Task brief
Please give the lines below again with "Wharfside Inn" switched to "Harborview Hotel" and everything else unchanged, leaving out the pictures.

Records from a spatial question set

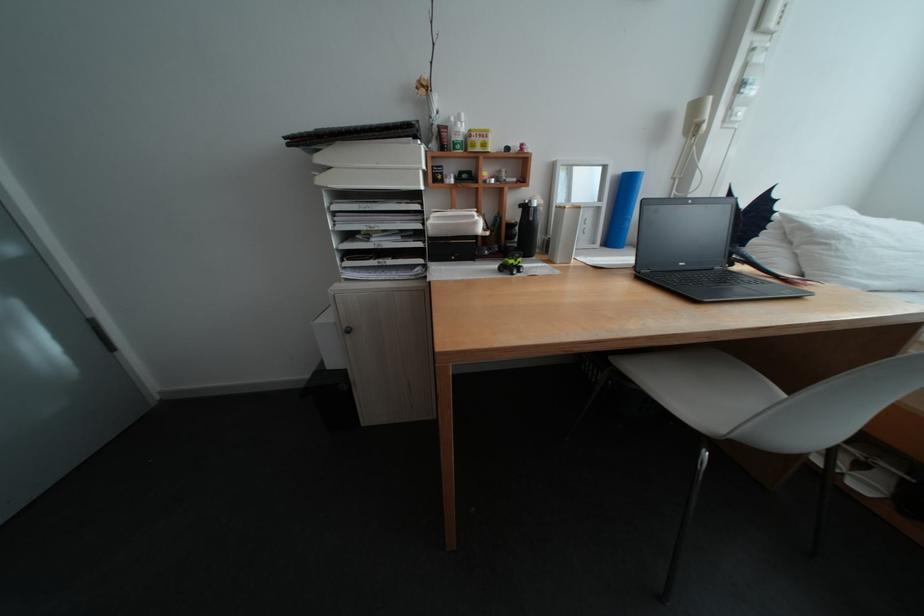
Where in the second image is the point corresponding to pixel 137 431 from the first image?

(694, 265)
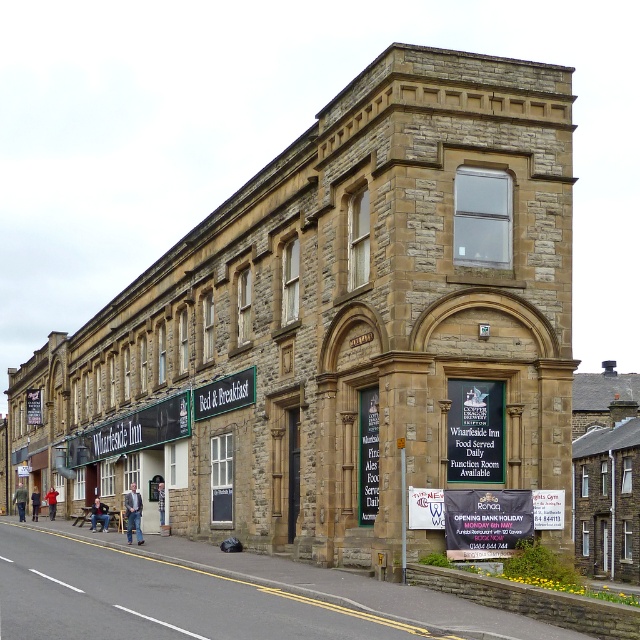
You are a guest at the Wharfside Inn and want to read the information on both the white plastic banner at lower center and the greensignboard at center. Which sign should you stand closer to in order to read both clearly?

The white plastic banner at lower center is shorter than the greensignboard at center, so you should stand closer to the white plastic banner at lower center to read both signs clearly.

You are a guest approaching the Wharfside Inn and notice two signs. The first is the white plastic banner at lower center and the second is the greensignboard at center. Which of these signs is wider?

The white plastic banner at lower center is narrower than the greensignboard at center, so the greensignboard at center is wider.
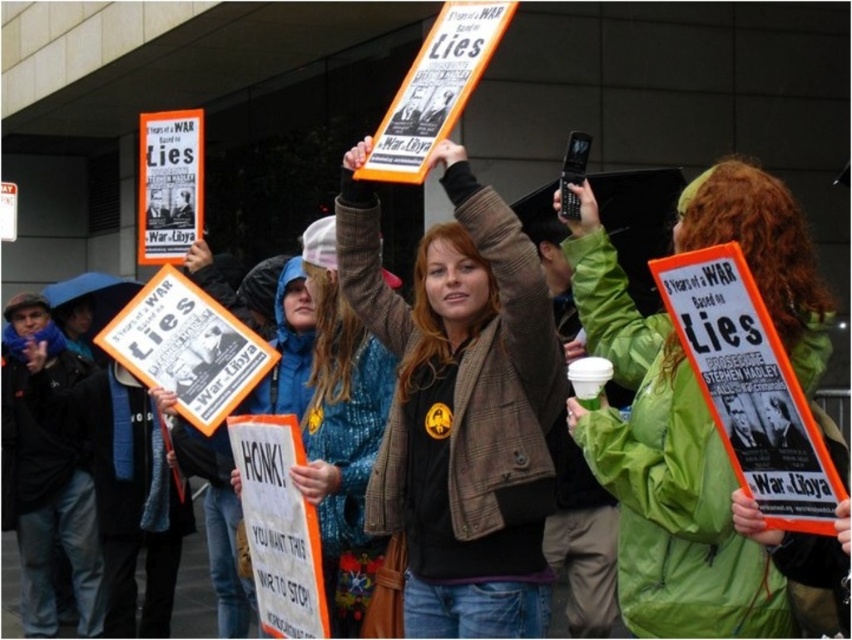
Which of these two, matte orange sign at center or green waterproof jacket at center, stands taller?

With more height is matte orange sign at center.

Does matte orange sign at center have a larger size compared to green waterproof jacket at center?

Yes.

You are a GUI agent. You are given a task and a screenshot of the screen. Output one action in this format:
    pyautogui.click(x=<x>, y=<y>)
    Task: Click on the matte orange sign at center
    
    Given the screenshot: What is the action you would take?
    pyautogui.click(x=461, y=406)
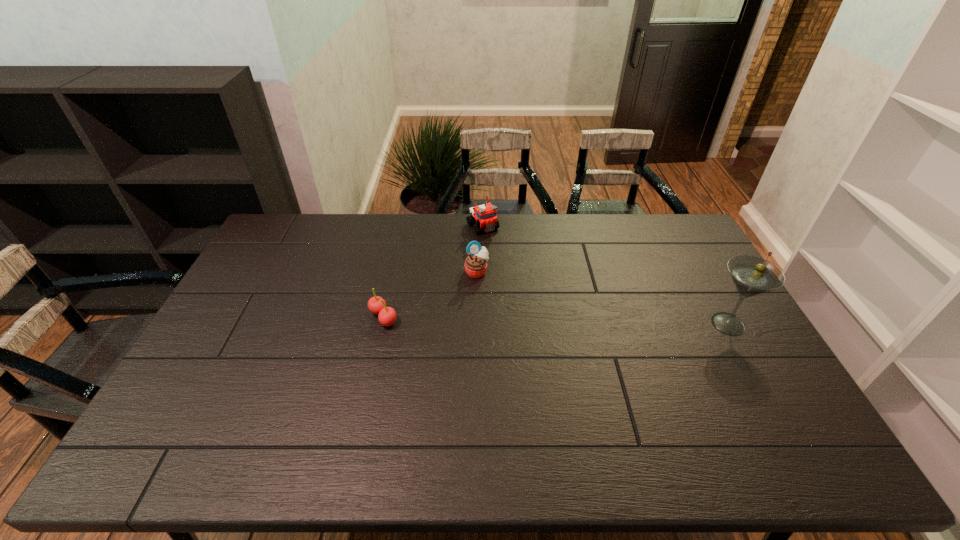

The result
Where in the second image is the point corresponding to pixel 137 431 from the first image?

(694, 265)
You are a guest at the Harborview Hotel and want to read the information on both the white plastic banner at lower center and the greensignboard at center. Which sign should you stand closer to in order to read both clearly?

The white plastic banner at lower center is shorter than the greensignboard at center, so you should stand closer to the white plastic banner at lower center to read both signs clearly.

You are a guest approaching the Harborview Hotel and notice two signs. The first is the white plastic banner at lower center and the second is the greensignboard at center. Which of these signs is wider?

The white plastic banner at lower center is narrower than the greensignboard at center, so the greensignboard at center is wider.
Which of these two, matte orange sign at center or green waterproof jacket at center, stands taller?

With more height is matte orange sign at center.

Does matte orange sign at center have a larger size compared to green waterproof jacket at center?

Yes.

You are a GUI agent. You are given a task and a screenshot of the screen. Output one action in this format:
    pyautogui.click(x=<x>, y=<y>)
    Task: Click on the matte orange sign at center
    
    Given the screenshot: What is the action you would take?
    pyautogui.click(x=461, y=406)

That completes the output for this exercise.